> [What is expected] Using the listing below, retype exactly the lines starting at the one with "yellow brick H3:H4" and ending at the one with "lime slope H3:H4", and include both.

> [Dataset excerpts]
=-=-=-=-=

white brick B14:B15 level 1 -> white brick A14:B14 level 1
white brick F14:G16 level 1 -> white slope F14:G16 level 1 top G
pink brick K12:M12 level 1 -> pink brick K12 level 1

=-=-=-=-=

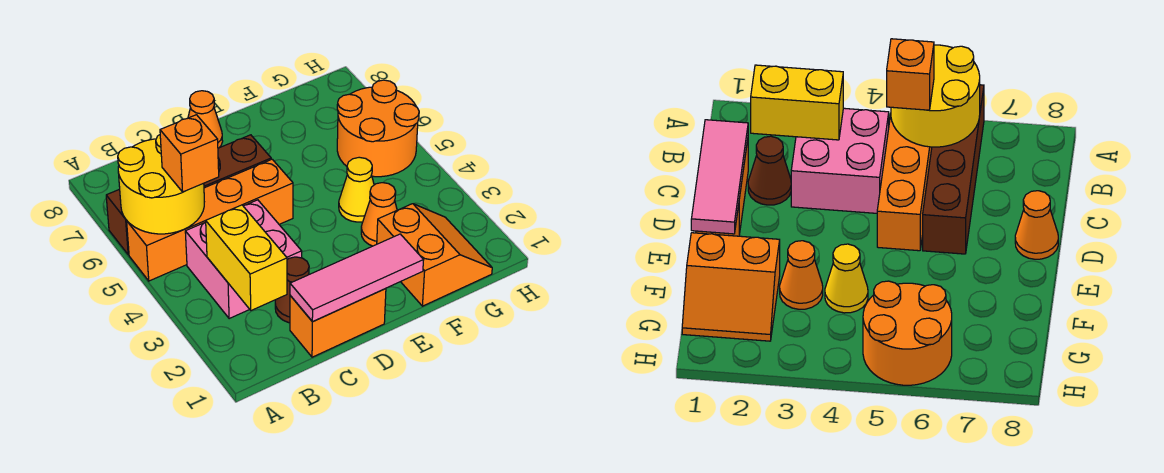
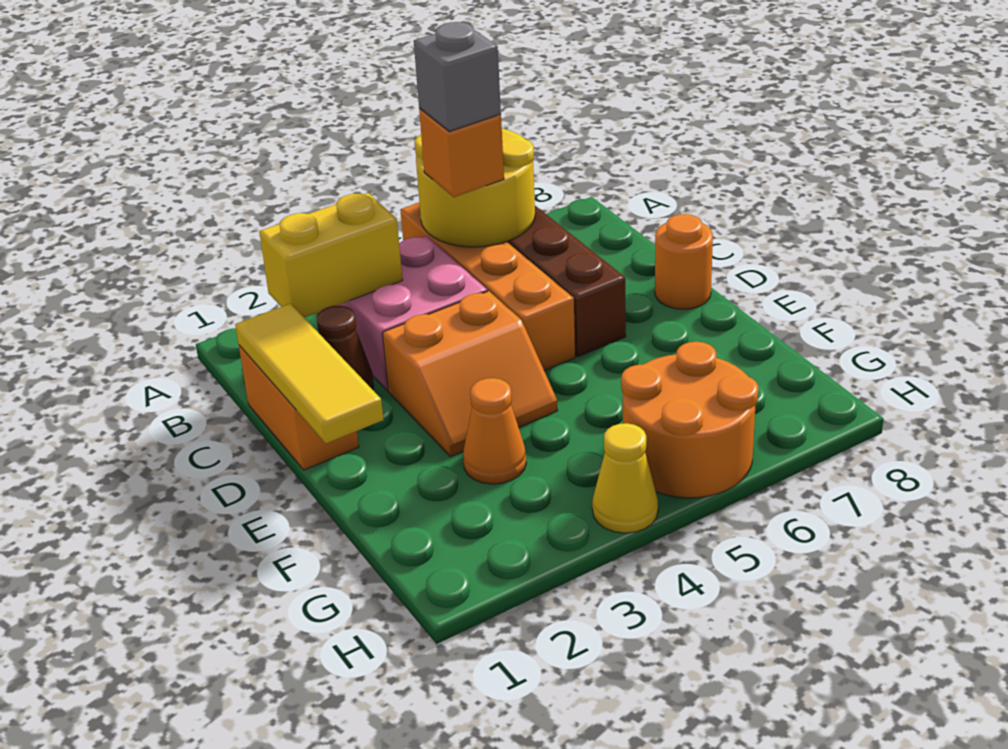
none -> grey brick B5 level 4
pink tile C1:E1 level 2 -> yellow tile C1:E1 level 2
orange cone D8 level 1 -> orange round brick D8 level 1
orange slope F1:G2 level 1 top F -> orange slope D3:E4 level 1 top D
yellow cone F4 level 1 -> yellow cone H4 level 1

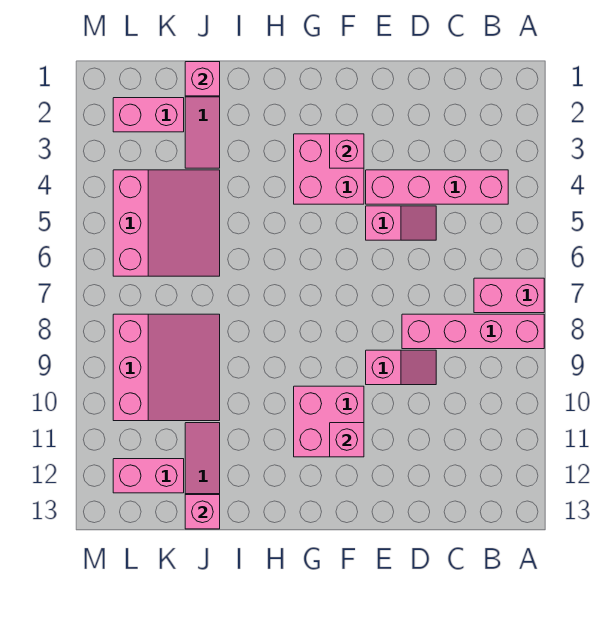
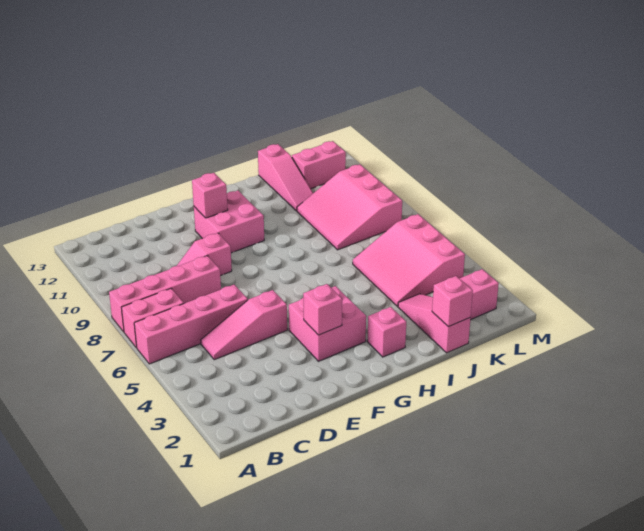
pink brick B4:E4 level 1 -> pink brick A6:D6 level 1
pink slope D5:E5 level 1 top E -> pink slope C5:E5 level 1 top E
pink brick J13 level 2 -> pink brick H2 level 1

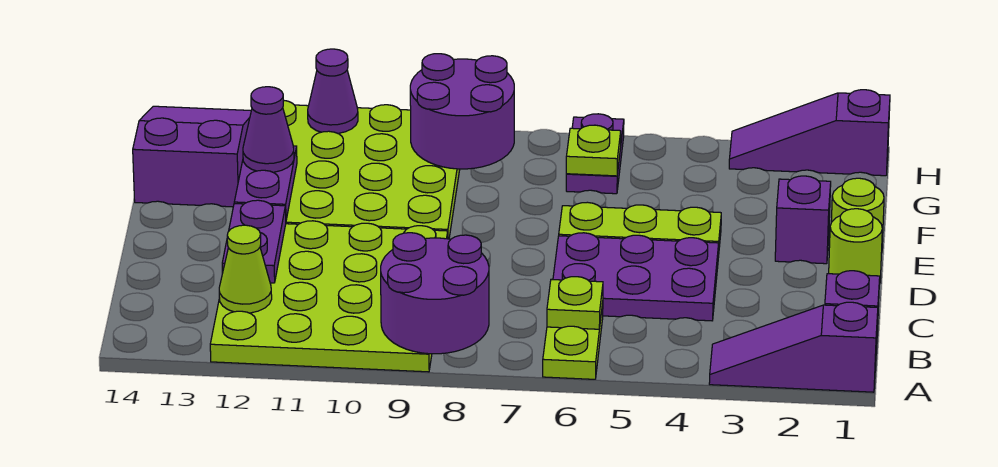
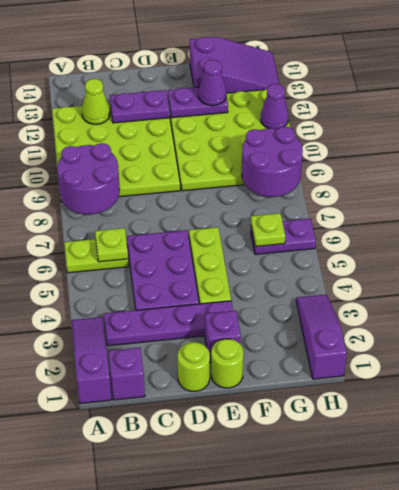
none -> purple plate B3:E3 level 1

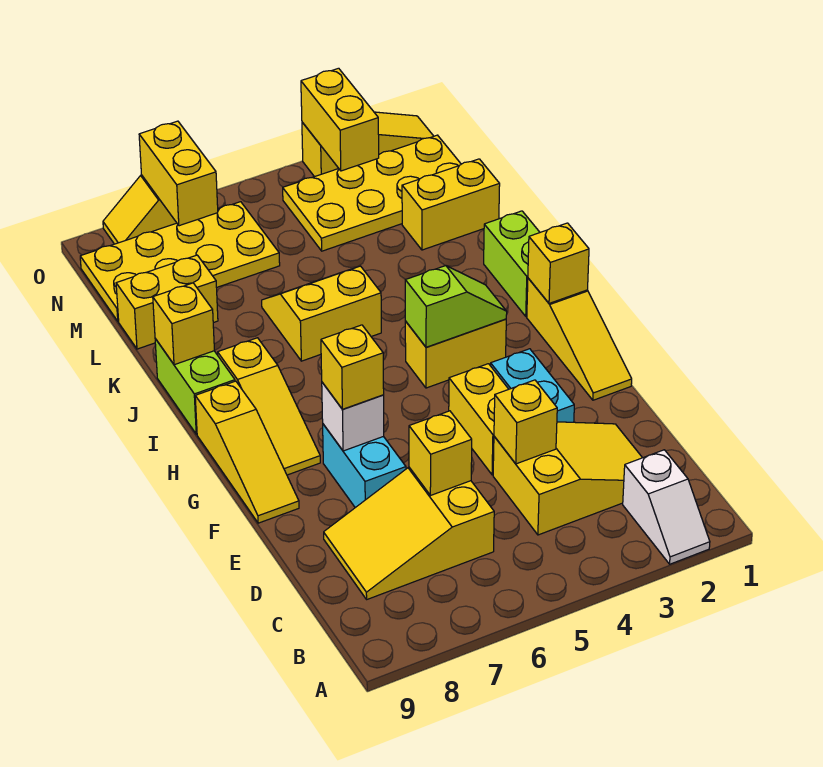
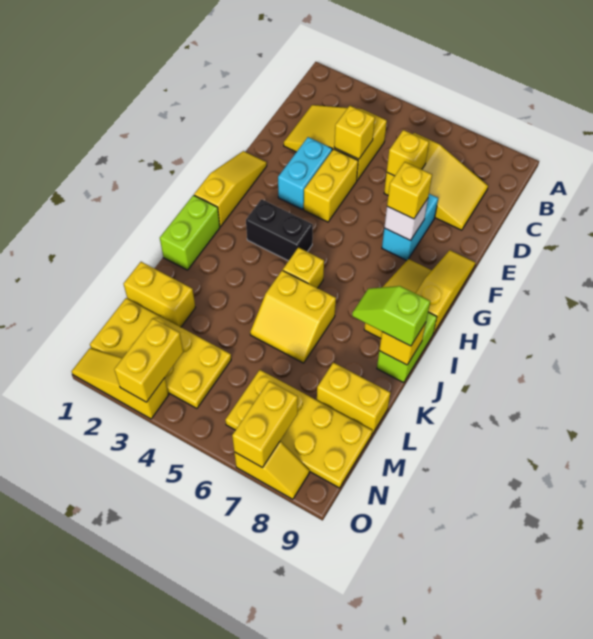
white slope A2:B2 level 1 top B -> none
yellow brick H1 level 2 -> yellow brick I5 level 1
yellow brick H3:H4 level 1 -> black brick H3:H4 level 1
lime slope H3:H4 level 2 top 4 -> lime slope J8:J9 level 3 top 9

=-=-=-=-=

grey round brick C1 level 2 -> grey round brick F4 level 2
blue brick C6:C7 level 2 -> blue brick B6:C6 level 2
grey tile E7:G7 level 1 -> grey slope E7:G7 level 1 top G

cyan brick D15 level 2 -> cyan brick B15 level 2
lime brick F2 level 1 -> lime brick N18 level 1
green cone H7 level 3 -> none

=-=-=-=-=

> [Solution for this task]
yellow brick H3:H4 level 1 -> black brick H3:H4 level 1
lime slope H3:H4 level 2 top 4 -> lime slope J8:J9 level 3 top 9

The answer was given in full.